Search the data for the string "strawberry" and copy each line where it turns up.

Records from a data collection
- Opening Delimiter -

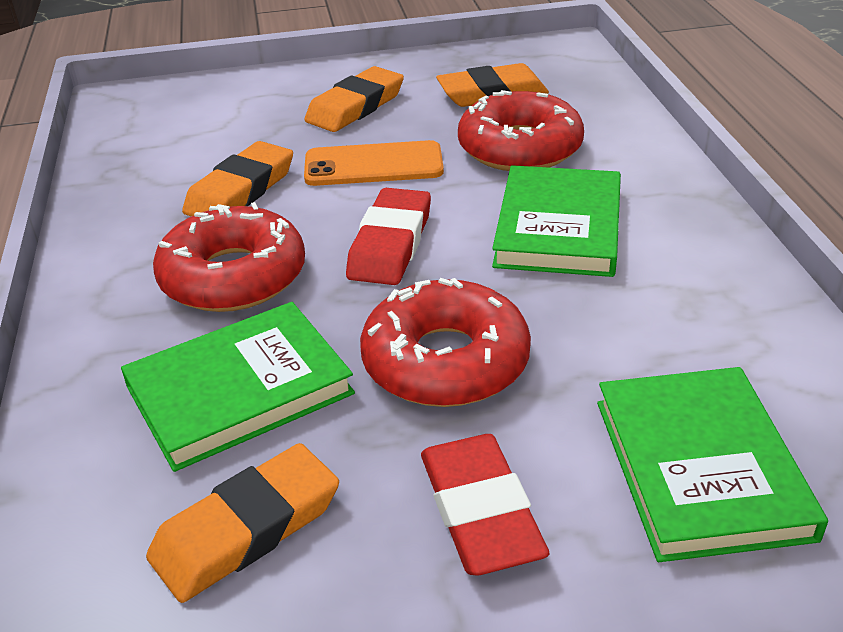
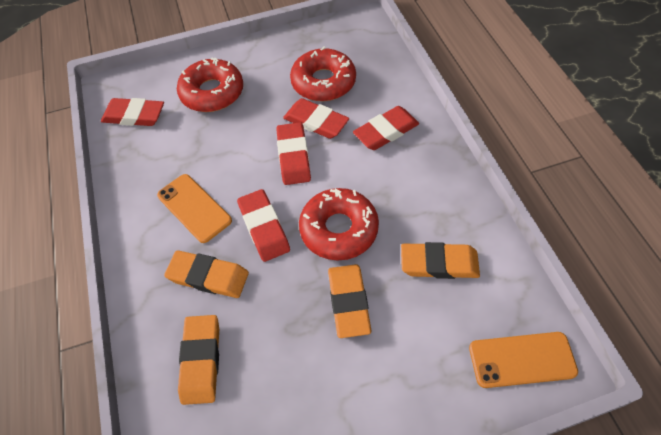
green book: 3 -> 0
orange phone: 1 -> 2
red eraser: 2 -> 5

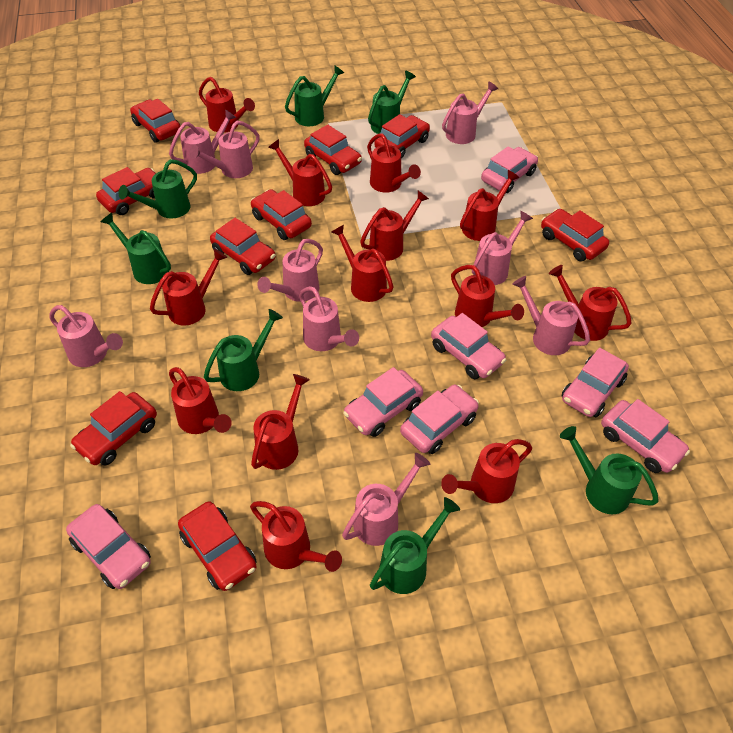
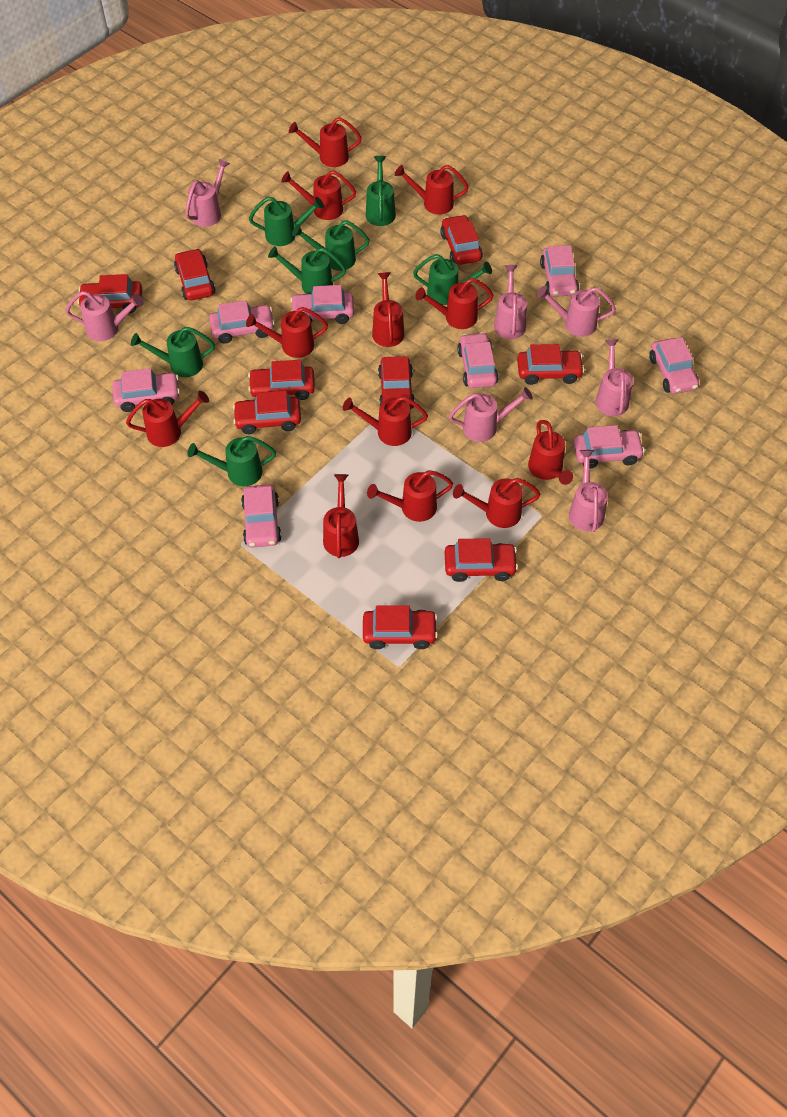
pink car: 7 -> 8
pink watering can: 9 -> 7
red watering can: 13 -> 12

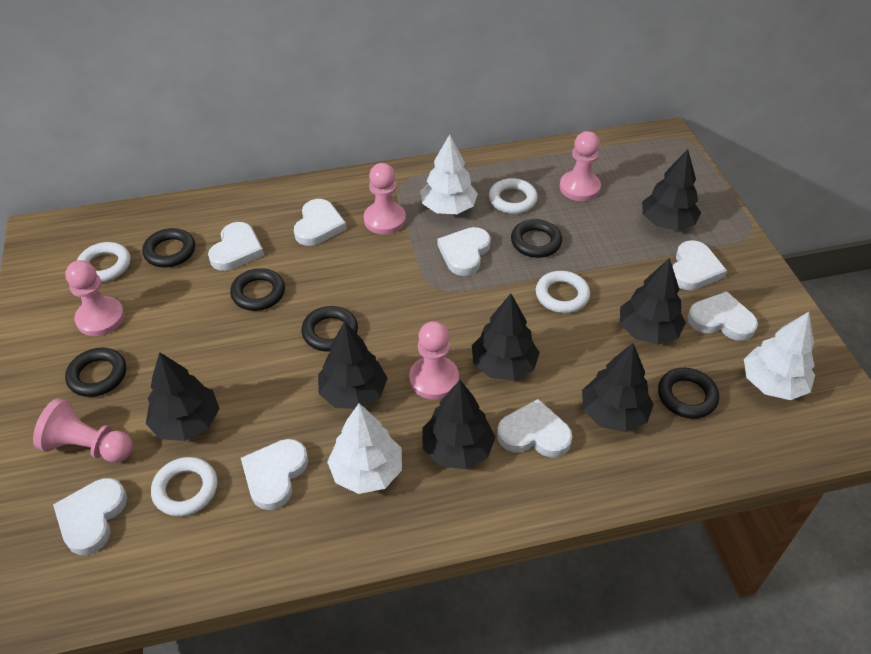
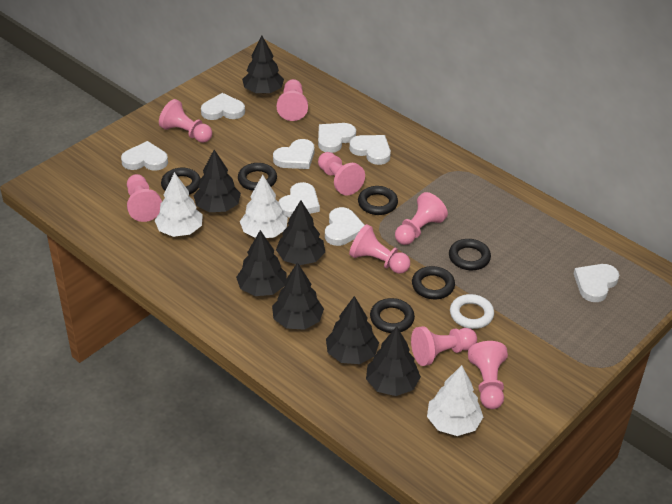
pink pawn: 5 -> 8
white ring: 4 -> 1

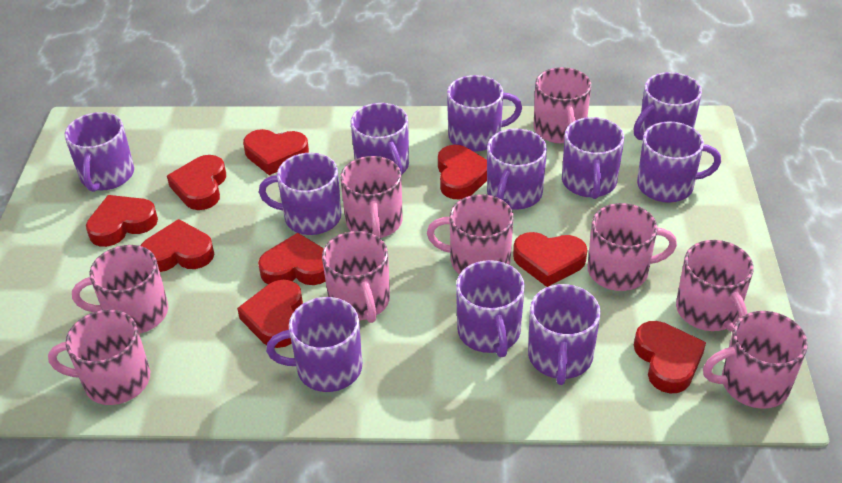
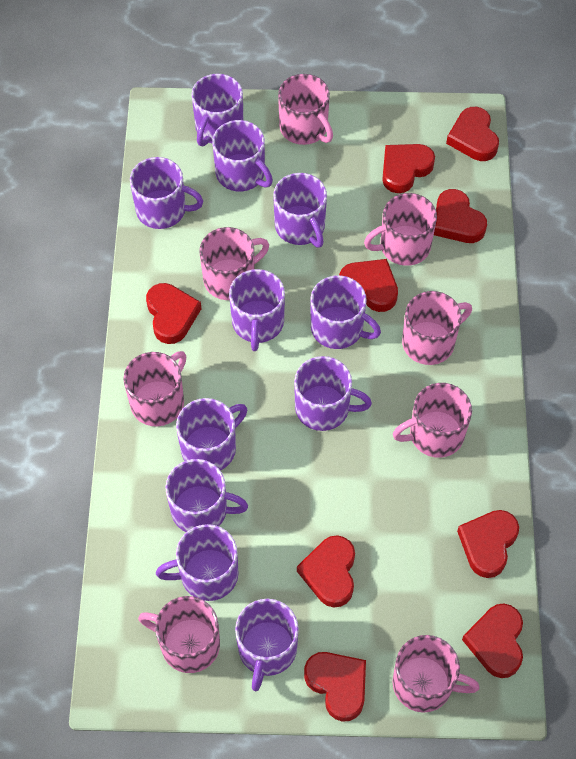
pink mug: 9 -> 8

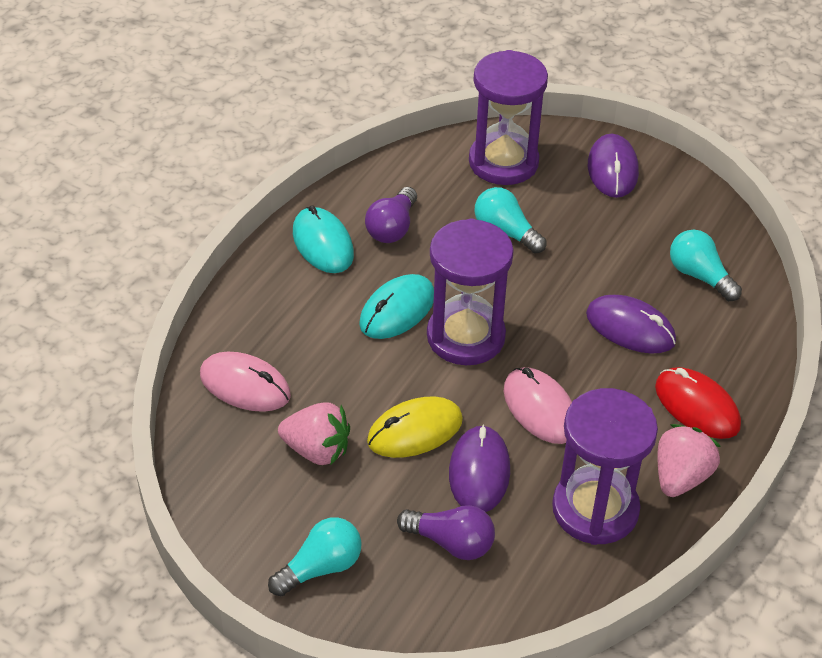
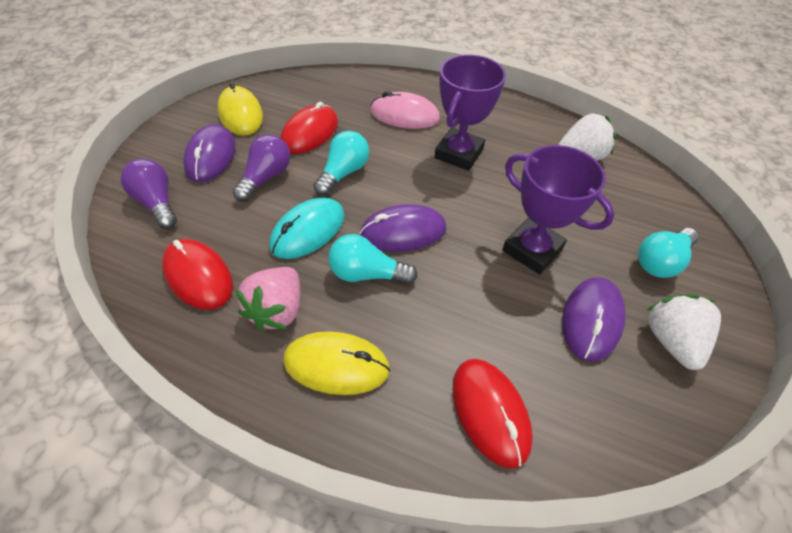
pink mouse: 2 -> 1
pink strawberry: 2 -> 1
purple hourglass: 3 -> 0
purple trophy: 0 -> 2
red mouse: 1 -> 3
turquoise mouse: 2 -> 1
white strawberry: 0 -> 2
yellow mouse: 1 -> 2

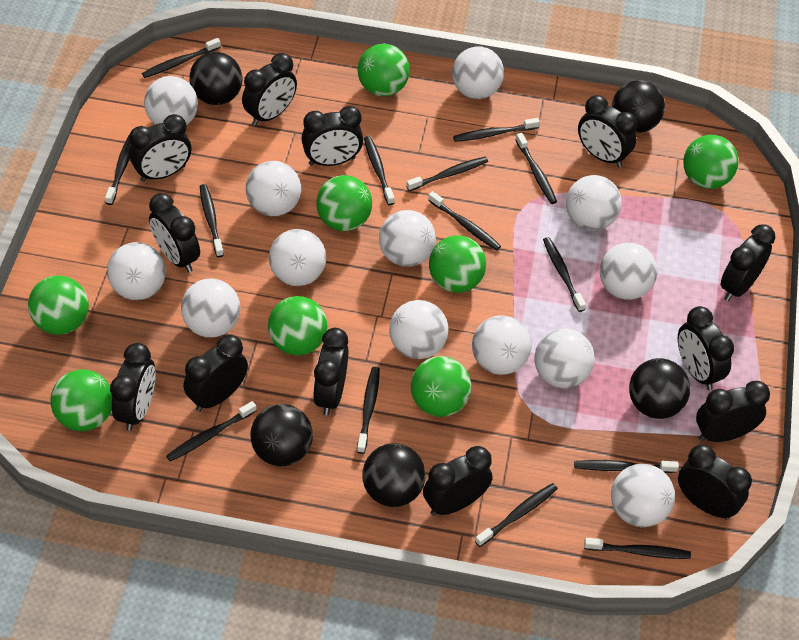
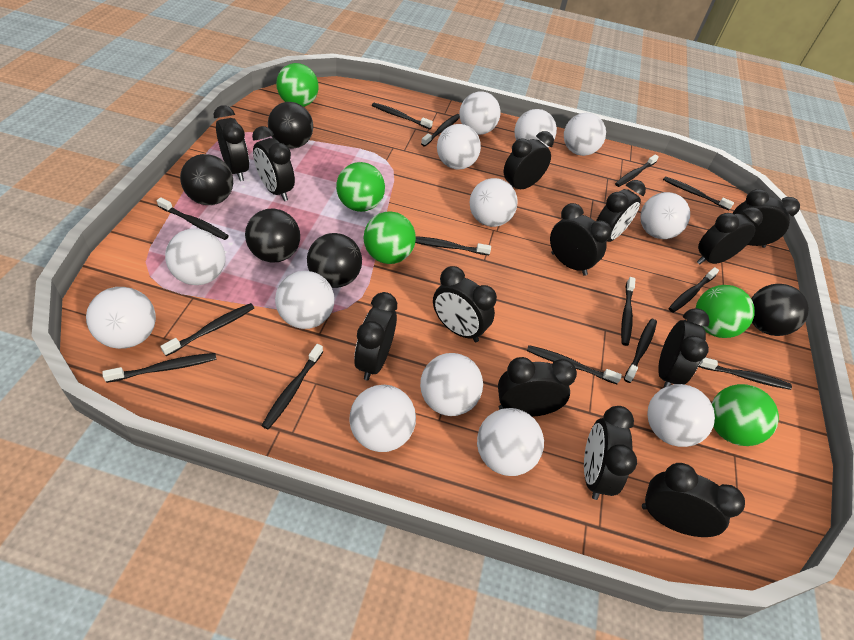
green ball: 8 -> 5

- Closing Delimiter -

* TASK OUTPUT *
pink strawberry: 2 -> 1
white strawberry: 0 -> 2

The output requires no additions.